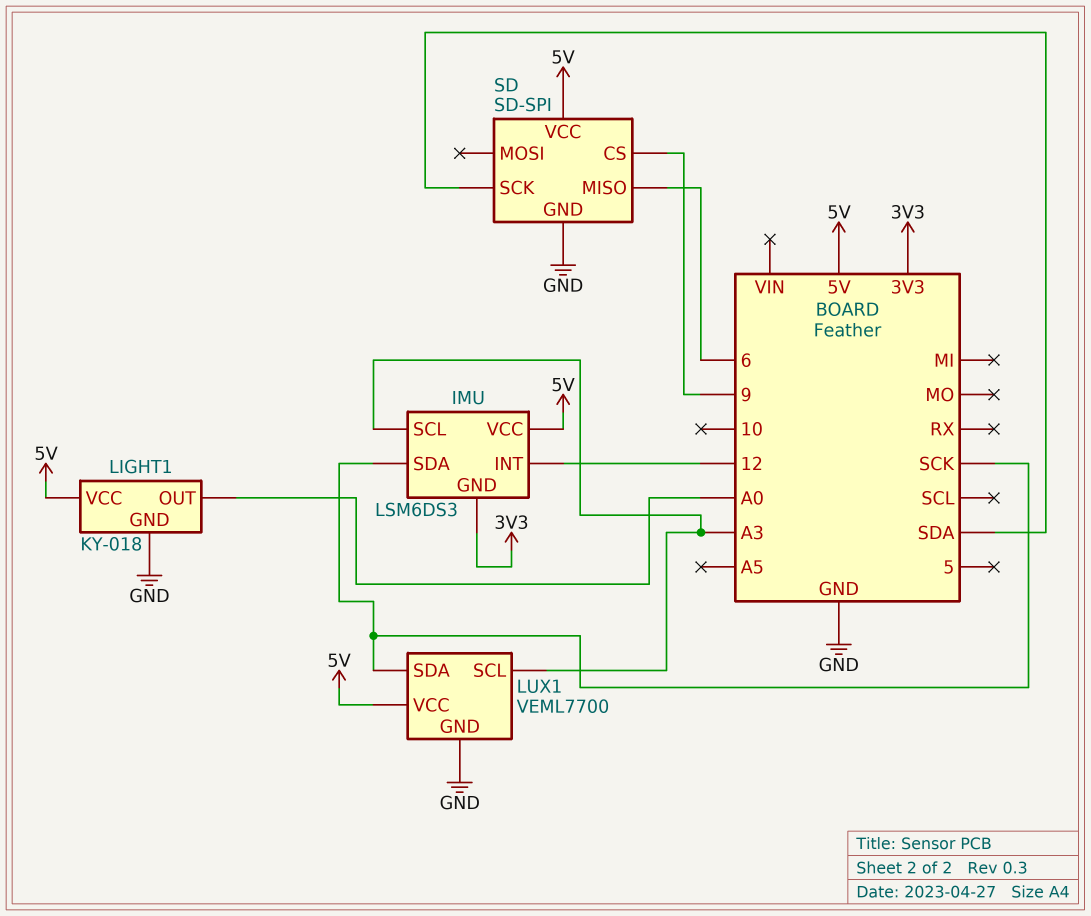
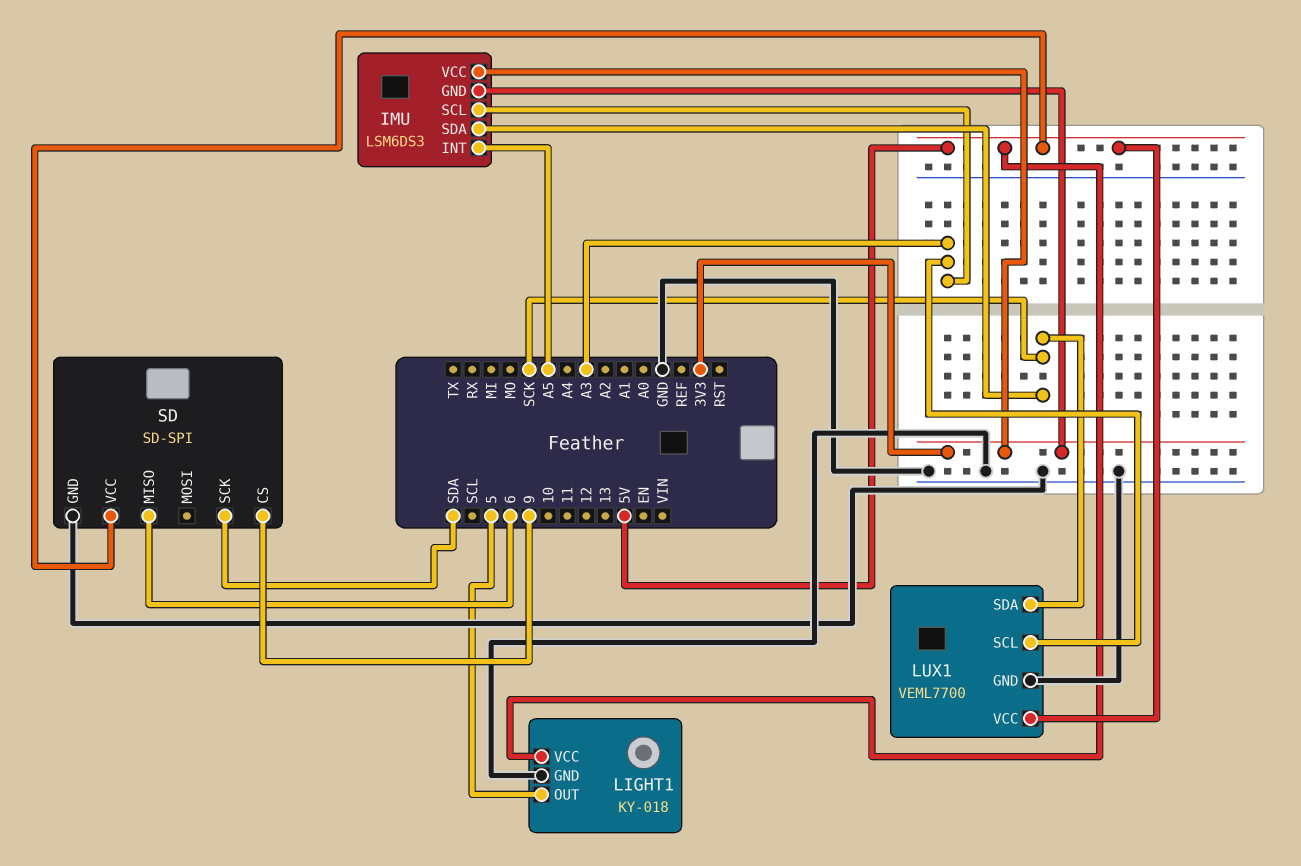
IMU pin INT: 12 -> A5
IMU pin VCC: 5V -> 3V3
LIGHT1 pin OUT: A0 -> 5

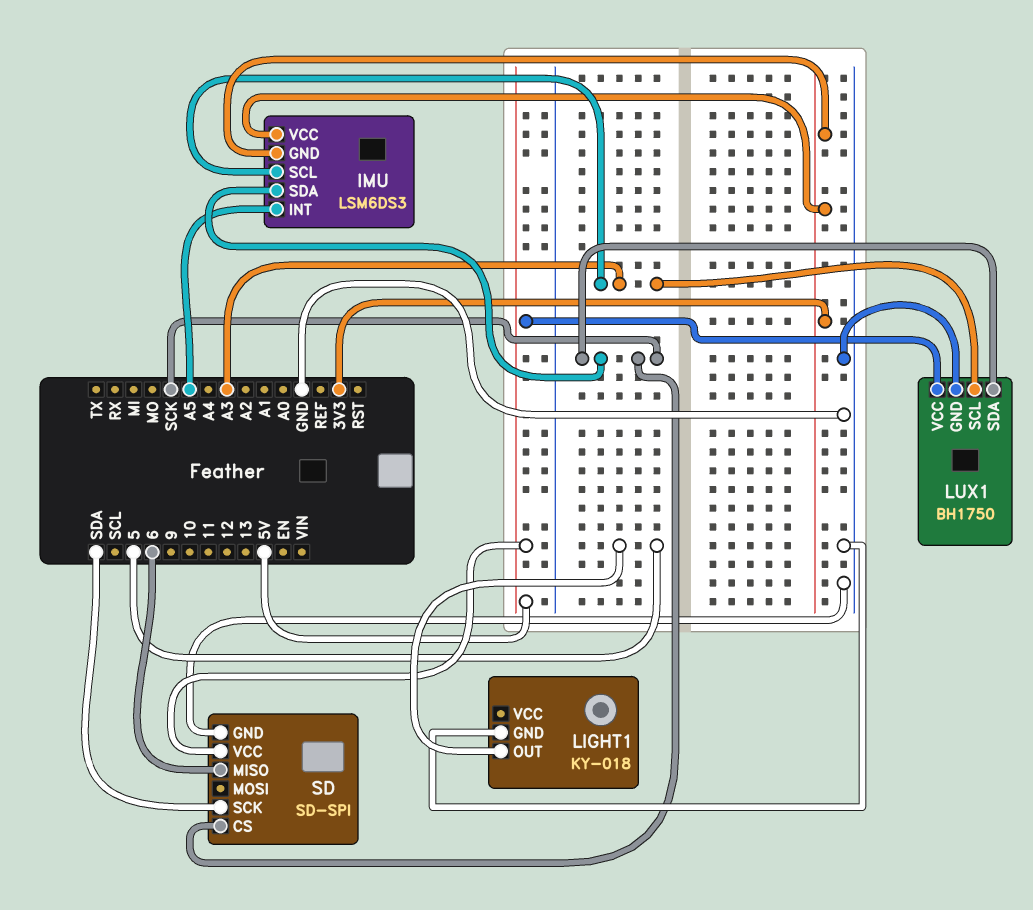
LIGHT1 pin VCC: 5V -> none
LUX1: VEML7700 -> BH1750
SD pin CS: 9 -> SCK

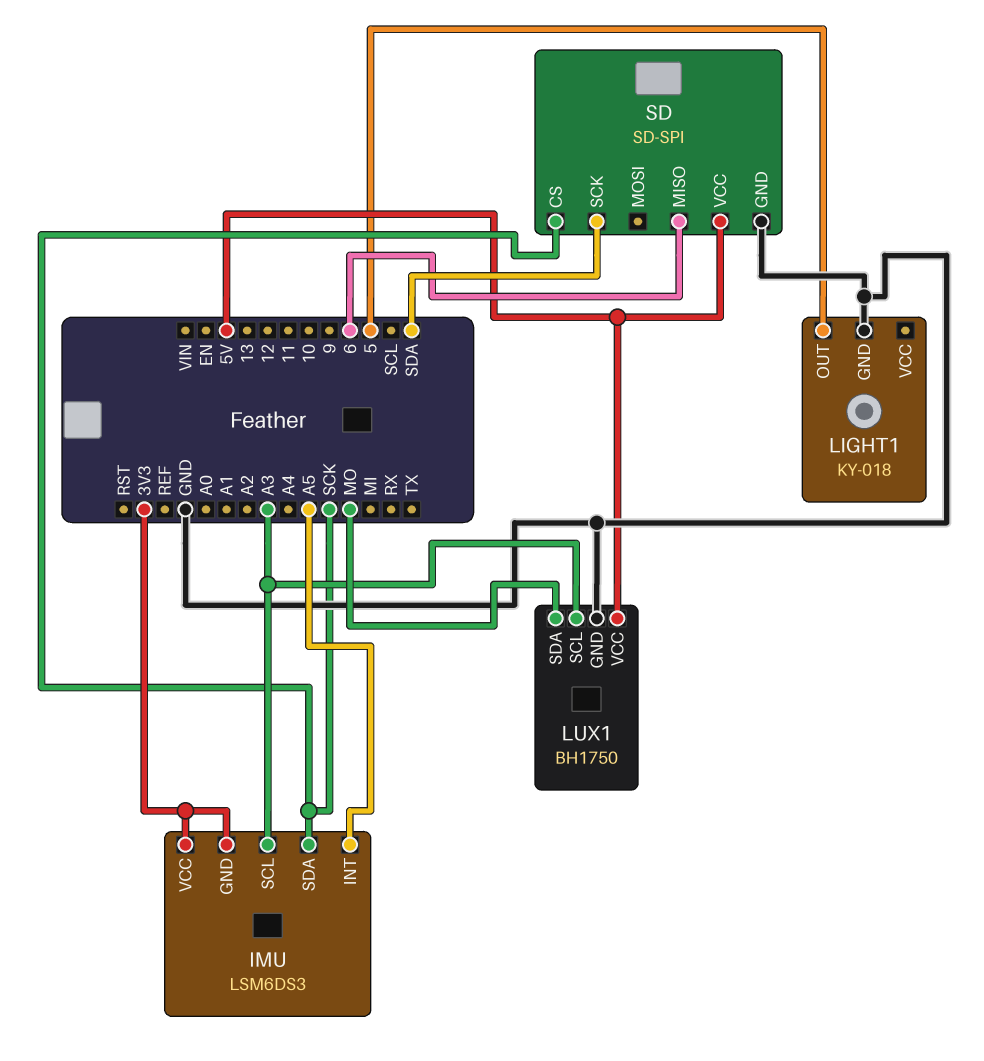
LUX1 pin SDA: SCK -> MO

• _WHAT NEEDS TO BE DONE_: Write out exactly, and nothing more than, the lines of the entries above from the line containing "LUX1: VEML7700 -> BH1750" through the final line; omit any pictures.

• _ANSWER SPACE_:
LUX1: VEML7700 -> BH1750
SD pin CS: 9 -> SCK

LUX1 pin SDA: SCK -> MO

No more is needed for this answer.